(Task to complete) Starting at the line that contains "purple tape: 1 -> 0", write out every line through the end of the records below exactly as it appears, and leave out all pictures.

[Collected data]
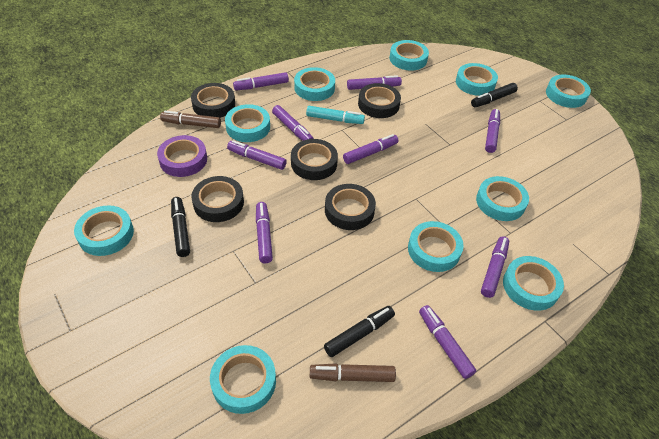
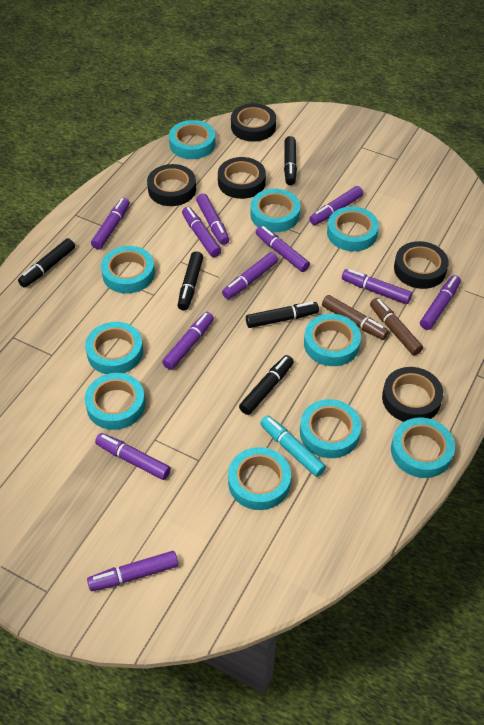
black marker: 3 -> 5
purple marker: 9 -> 11
purple tape: 1 -> 0

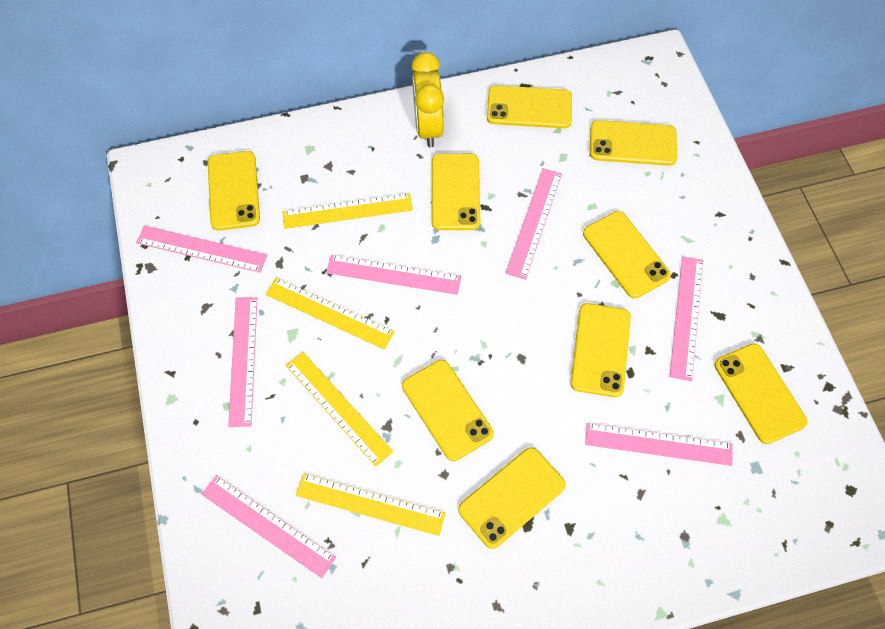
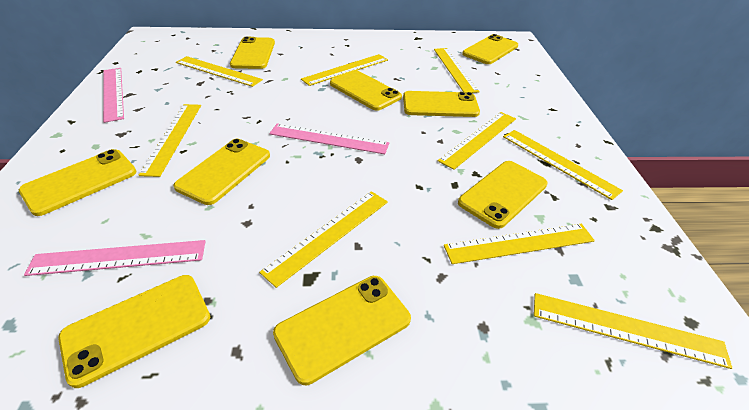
pink ruler: 7 -> 3
yellow clock: 1 -> 0
yellow ruler: 4 -> 9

(Written answer)
purple tape: 1 -> 0

pink ruler: 7 -> 3
yellow clock: 1 -> 0
yellow ruler: 4 -> 9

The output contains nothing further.